▶ _EXERCISE DETAILS_:
Below are records; work out how many of their lines contain "NAND" and give only that number.

-------- DATA LISTING

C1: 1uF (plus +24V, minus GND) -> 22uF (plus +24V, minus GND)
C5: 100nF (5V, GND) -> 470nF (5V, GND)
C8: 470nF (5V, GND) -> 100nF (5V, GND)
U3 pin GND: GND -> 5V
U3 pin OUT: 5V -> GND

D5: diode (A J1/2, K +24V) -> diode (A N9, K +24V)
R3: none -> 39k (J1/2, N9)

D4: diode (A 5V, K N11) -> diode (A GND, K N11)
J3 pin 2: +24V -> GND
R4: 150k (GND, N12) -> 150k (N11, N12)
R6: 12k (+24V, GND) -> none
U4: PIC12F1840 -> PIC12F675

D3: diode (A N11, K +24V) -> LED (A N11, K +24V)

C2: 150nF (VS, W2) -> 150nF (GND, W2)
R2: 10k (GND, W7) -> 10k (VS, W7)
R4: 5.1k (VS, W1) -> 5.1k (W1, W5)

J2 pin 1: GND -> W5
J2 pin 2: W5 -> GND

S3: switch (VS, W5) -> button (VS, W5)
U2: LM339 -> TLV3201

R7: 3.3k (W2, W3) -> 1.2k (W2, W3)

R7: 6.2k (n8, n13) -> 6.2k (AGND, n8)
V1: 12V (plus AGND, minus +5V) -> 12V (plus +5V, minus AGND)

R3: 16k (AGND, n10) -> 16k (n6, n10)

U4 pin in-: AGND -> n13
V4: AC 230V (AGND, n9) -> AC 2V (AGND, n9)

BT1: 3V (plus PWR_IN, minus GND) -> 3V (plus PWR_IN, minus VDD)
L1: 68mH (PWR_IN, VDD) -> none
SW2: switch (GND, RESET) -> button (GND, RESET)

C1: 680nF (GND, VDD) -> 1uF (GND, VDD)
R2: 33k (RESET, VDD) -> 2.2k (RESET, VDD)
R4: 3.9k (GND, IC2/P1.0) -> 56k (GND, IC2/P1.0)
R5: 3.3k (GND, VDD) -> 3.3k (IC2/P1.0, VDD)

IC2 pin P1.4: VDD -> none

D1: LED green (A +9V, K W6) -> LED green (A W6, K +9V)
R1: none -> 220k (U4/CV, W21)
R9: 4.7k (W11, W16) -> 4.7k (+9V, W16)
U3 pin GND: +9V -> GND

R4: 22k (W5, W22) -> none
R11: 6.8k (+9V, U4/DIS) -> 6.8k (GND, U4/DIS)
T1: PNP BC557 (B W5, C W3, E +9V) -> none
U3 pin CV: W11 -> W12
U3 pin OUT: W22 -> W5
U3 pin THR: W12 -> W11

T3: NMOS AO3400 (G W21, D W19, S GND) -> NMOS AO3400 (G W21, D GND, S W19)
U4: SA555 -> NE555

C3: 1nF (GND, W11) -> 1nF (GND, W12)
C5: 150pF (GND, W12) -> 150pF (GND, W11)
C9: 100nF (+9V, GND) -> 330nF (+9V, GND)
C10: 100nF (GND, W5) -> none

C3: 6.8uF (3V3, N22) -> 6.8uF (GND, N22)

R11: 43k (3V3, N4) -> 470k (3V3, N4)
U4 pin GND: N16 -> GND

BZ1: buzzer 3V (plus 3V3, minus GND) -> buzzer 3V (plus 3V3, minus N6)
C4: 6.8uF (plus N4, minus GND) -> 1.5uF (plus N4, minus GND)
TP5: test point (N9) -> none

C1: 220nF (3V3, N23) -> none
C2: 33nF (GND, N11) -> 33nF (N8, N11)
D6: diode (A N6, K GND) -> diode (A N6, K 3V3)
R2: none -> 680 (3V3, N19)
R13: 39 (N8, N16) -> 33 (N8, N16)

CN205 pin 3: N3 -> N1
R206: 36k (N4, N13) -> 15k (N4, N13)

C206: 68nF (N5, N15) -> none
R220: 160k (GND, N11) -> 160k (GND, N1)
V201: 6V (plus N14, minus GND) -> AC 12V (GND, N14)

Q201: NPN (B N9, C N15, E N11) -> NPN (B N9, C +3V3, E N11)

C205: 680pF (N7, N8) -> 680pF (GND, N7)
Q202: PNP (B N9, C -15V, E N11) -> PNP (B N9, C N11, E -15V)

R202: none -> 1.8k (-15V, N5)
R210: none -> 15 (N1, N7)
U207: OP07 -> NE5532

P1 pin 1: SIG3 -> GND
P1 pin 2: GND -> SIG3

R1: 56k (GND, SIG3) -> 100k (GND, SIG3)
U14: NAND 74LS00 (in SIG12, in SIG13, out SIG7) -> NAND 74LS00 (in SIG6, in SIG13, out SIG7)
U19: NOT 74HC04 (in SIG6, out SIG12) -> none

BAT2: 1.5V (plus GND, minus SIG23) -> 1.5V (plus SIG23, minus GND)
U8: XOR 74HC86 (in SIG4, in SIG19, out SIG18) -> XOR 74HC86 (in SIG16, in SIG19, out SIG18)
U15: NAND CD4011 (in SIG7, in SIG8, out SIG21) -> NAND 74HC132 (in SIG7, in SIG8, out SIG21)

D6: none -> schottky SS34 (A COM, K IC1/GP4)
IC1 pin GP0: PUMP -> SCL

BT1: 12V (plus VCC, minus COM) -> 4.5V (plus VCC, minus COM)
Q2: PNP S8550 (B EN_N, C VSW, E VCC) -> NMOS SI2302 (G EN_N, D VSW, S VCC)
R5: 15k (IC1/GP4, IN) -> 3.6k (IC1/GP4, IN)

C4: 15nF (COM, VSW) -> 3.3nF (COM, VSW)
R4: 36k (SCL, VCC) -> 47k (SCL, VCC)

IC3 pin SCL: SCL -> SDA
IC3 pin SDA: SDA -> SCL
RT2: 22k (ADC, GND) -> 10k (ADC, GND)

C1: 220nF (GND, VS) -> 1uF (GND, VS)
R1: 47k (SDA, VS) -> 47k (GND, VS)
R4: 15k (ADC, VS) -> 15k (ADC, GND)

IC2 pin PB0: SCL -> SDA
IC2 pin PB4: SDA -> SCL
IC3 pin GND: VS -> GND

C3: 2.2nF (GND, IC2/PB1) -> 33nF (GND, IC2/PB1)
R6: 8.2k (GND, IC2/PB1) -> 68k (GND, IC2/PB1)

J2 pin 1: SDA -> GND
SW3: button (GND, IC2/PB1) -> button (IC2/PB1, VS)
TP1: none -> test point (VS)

----------------

▶ _ANSWER SECTION_:
2